▸ EXERCISE INPUT:
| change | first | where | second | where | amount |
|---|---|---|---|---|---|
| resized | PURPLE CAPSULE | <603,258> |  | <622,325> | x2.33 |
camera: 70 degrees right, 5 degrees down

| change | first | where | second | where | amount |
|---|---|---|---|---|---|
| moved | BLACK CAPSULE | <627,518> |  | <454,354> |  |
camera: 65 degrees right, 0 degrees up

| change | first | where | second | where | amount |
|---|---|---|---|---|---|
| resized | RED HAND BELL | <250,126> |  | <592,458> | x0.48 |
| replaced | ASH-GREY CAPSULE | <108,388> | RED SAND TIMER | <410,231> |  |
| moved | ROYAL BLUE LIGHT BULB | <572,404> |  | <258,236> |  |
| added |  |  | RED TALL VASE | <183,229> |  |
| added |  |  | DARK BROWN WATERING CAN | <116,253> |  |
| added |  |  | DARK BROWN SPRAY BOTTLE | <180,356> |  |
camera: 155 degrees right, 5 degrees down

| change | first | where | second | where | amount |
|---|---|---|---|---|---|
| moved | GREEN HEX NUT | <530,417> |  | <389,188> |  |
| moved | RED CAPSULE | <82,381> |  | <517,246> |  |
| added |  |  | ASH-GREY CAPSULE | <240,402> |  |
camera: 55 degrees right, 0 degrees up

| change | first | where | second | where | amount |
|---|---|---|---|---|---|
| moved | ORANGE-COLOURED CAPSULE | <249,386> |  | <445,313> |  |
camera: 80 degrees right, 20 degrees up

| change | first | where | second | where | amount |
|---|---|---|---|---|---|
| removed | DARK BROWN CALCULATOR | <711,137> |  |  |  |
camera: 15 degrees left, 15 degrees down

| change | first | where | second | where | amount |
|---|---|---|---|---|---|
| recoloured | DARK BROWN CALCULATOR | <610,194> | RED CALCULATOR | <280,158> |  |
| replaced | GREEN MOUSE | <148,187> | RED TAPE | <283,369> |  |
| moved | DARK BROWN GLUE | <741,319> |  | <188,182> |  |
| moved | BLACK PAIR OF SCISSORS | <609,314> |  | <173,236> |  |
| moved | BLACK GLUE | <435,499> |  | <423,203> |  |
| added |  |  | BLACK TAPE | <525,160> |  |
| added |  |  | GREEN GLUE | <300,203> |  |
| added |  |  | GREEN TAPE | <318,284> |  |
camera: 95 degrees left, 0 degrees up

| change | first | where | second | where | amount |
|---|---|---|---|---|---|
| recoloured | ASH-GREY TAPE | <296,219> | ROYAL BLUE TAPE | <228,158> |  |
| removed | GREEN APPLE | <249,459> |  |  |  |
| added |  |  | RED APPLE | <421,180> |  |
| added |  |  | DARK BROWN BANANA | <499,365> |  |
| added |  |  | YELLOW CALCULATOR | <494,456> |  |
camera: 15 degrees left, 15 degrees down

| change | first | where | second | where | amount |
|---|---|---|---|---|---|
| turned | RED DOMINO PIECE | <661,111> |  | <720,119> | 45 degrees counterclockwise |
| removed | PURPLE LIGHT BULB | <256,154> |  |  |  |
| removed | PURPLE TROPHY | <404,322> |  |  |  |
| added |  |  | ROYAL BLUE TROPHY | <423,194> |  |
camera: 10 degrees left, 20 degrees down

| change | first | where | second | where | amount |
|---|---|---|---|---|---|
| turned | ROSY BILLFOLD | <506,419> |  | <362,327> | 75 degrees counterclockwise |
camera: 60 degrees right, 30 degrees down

▸ WHAT TO PRODUCE:
Set down the full listing. Keep every line exact.

▸ SOLUTION BELOW:
| change | first | where | second | where | amount |
|---|---|---|---|---|---|
| resized | PURPLE CAPSULE | <603,258> |  | <622,325> | x2.33 |
camera: 70 degrees right, 5 degrees down

| change | first | where | second | where | amount |
|---|---|---|---|---|---|
| moved | BLACK CAPSULE | <627,518> |  | <454,354> |  |
camera: 65 degrees right, 0 degrees up

| change | first | where | second | where | amount |
|---|---|---|---|---|---|
| resized | RED HAND BELL | <250,126> |  | <592,458> | x0.48 |
| replaced | ASH-GREY CAPSULE | <108,388> | RED SAND TIMER | <410,231> |  |
| moved | ROYAL BLUE LIGHT BULB | <572,404> |  | <258,236> |  |
| added |  |  | RED TALL VASE | <183,229> |  |
| added |  |  | DARK BROWN WATERING CAN | <116,253> |  |
| added |  |  | DARK BROWN SPRAY BOTTLE | <180,356> |  |
camera: 155 degrees right, 5 degrees down

| change | first | where | second | where | amount |
|---|---|---|---|---|---|
| moved | GREEN HEX NUT | <530,417> |  | <389,188> |  |
| moved | RED CAPSULE | <82,381> |  | <517,246> |  |
| added |  |  | ASH-GREY CAPSULE | <240,402> |  |
camera: 55 degrees right, 0 degrees up

| change | first | where | second | where | amount |
|---|---|---|---|---|---|
| moved | ORANGE-COLOURED CAPSULE | <249,386> |  | <445,313> |  |
camera: 80 degrees right, 20 degrees up

| change | first | where | second | where | amount |
|---|---|---|---|---|---|
| removed | DARK BROWN CALCULATOR | <711,137> |  |  |  |
camera: 15 degrees left, 15 degrees down

| change | first | where | second | where | amount |
|---|---|---|---|---|---|
| recoloured | DARK BROWN CALCULATOR | <610,194> | RED CALCULATOR | <280,158> |  |
| replaced | GREEN MOUSE | <148,187> | RED TAPE | <283,369> |  |
| moved | DARK BROWN GLUE | <741,319> |  | <188,182> |  |
| moved | BLACK PAIR OF SCISSORS | <609,314> |  | <173,236> |  |
| moved | BLACK GLUE | <435,499> |  | <423,203> |  |
| added |  |  | BLACK TAPE | <525,160> |  |
| added |  |  | GREEN GLUE | <300,203> |  |
| added |  |  | GREEN TAPE | <318,284> |  |
camera: 95 degrees left, 0 degrees up

| change | first | where | second | where | amount |
|---|---|---|---|---|---|
| recoloured | ASH-GREY TAPE | <296,219> | ROYAL BLUE TAPE | <228,158> |  |
| removed | GREEN APPLE | <249,459> |  |  |  |
| added |  |  | RED APPLE | <421,180> |  |
| added |  |  | DARK BROWN BANANA | <499,365> |  |
| added |  |  | YELLOW CALCULATOR | <494,456> |  |
camera: 15 degrees left, 15 degrees down

| change | first | where | second | where | amount |
|---|---|---|---|---|---|
| turned | RED DOMINO PIECE | <661,111> |  | <720,119> | 45 degrees counterclockwise |
| removed | PURPLE LIGHT BULB | <256,154> |  |  |  |
| removed | PURPLE TROPHY | <404,322> |  |  |  |
| added |  |  | ROYAL BLUE TROPHY | <423,194> |  |
camera: 10 degrees left, 20 degrees down

| change | first | where | second | where | amount |
|---|---|---|---|---|---|
| turned | ROSY BILLFOLD | <506,419> |  | <362,327> | 75 degrees counterclockwise |
camera: 60 degrees right, 30 degrees down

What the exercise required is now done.